START Source records

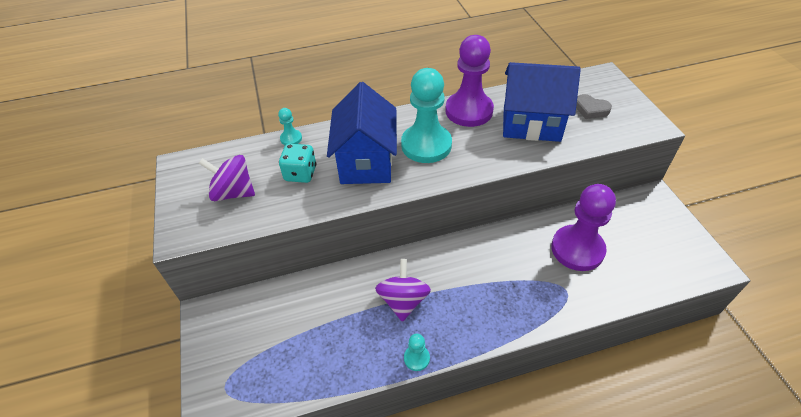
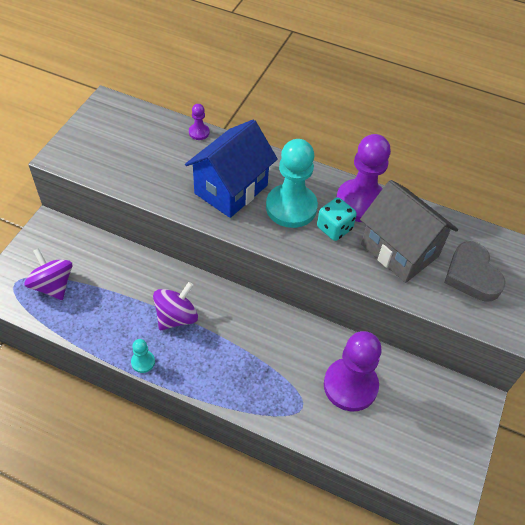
camera: 35 degrees right, 5 degrees up
(233, 192) = (119, 149): purple spinning top -> purple spinning top (53, 285)
(291, 138) = (199, 132): turquoise pawn -> purple pawn
(300, 173) = (176, 165): turquoise dice -> turquoise dice (334, 228)
(531, 124) = (399, 250): blue house -> grey house
(591, 109) = (472, 275): grey heart -> grey heart, size x1.63

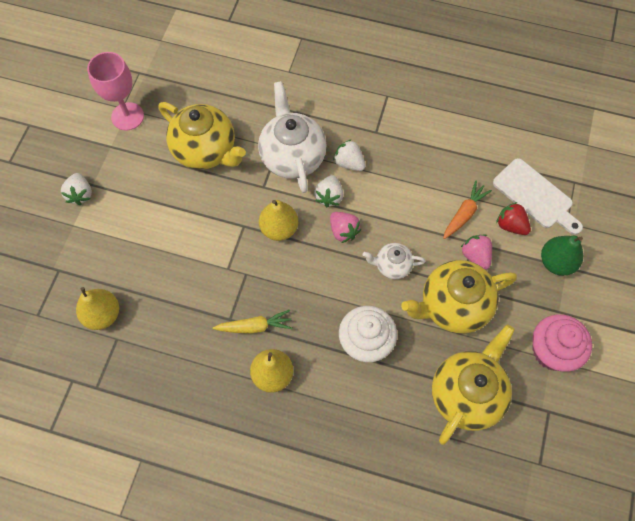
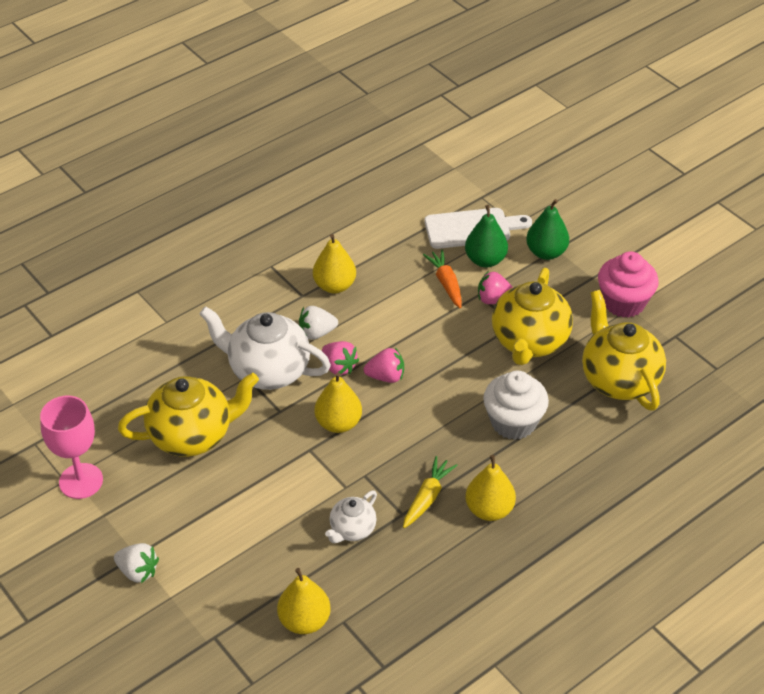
camera: 55 degrees left, 20 degrees down
(329, 196) = (339, 367): white strawberry -> pink strawberry
(392, 266) = (453, 362): white teapot -> white teapot (352, 530)
(401, 145) = (334, 286): none -> yellow pear
(510, 225) = (485, 260): red strawberry -> green pear

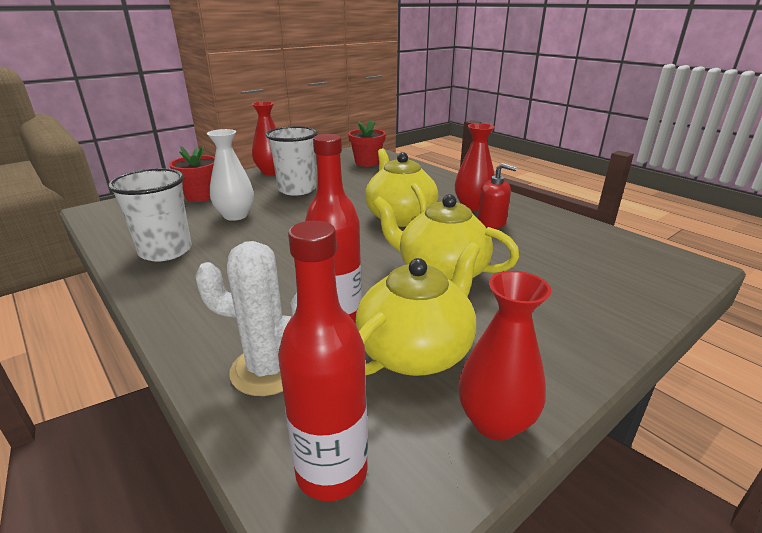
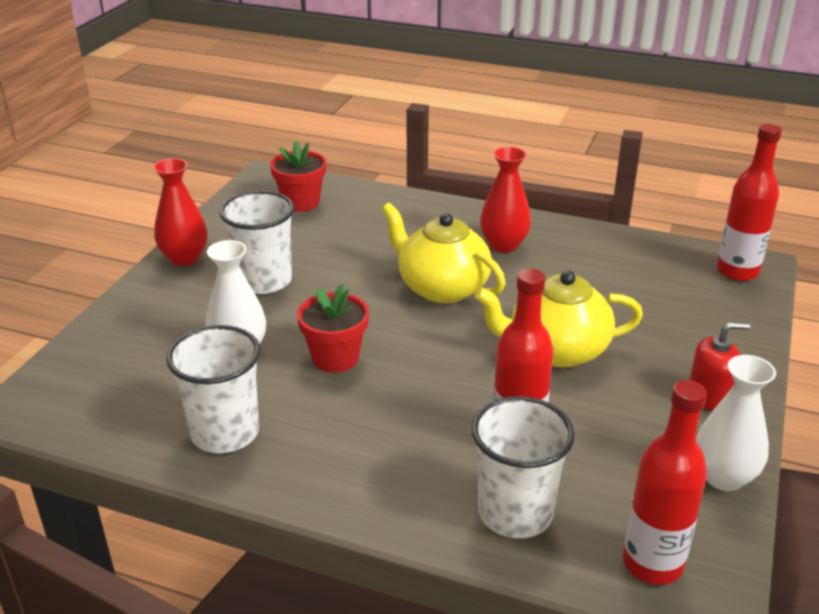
camera: 30 degrees left, 5 degrees up
(200, 196) = (143, 334): red flower pot -> red flower pot (335, 358)
(268, 369) = (515, 513): white cactus -> white cup
(416, 351) = (616, 443): yellow teapot -> none
(491, 222) = (545, 264): red soap dispenser -> red soap dispenser (709, 396)
(495, 422) = (723, 477): red vase -> white vase
(667, 266) = (737, 271): none -> red bottle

END Source records

■ Task prompt:
All of the material should be written out again exactly, apart from the pictures.

■ Response for this exercise:
camera: 35 degrees right, 5 degrees up
(233, 192) = (119, 149): purple spinning top -> purple spinning top (53, 285)
(291, 138) = (199, 132): turquoise pawn -> purple pawn
(300, 173) = (176, 165): turquoise dice -> turquoise dice (334, 228)
(531, 124) = (399, 250): blue house -> grey house
(591, 109) = (472, 275): grey heart -> grey heart, size x1.63

camera: 55 degrees left, 20 degrees down
(329, 196) = (339, 367): white strawberry -> pink strawberry
(392, 266) = (453, 362): white teapot -> white teapot (352, 530)
(401, 145) = (334, 286): none -> yellow pear
(510, 225) = (485, 260): red strawberry -> green pear

camera: 30 degrees left, 5 degrees up
(200, 196) = (143, 334): red flower pot -> red flower pot (335, 358)
(268, 369) = (515, 513): white cactus -> white cup
(416, 351) = (616, 443): yellow teapot -> none
(491, 222) = (545, 264): red soap dispenser -> red soap dispenser (709, 396)
(495, 422) = (723, 477): red vase -> white vase
(667, 266) = (737, 271): none -> red bottle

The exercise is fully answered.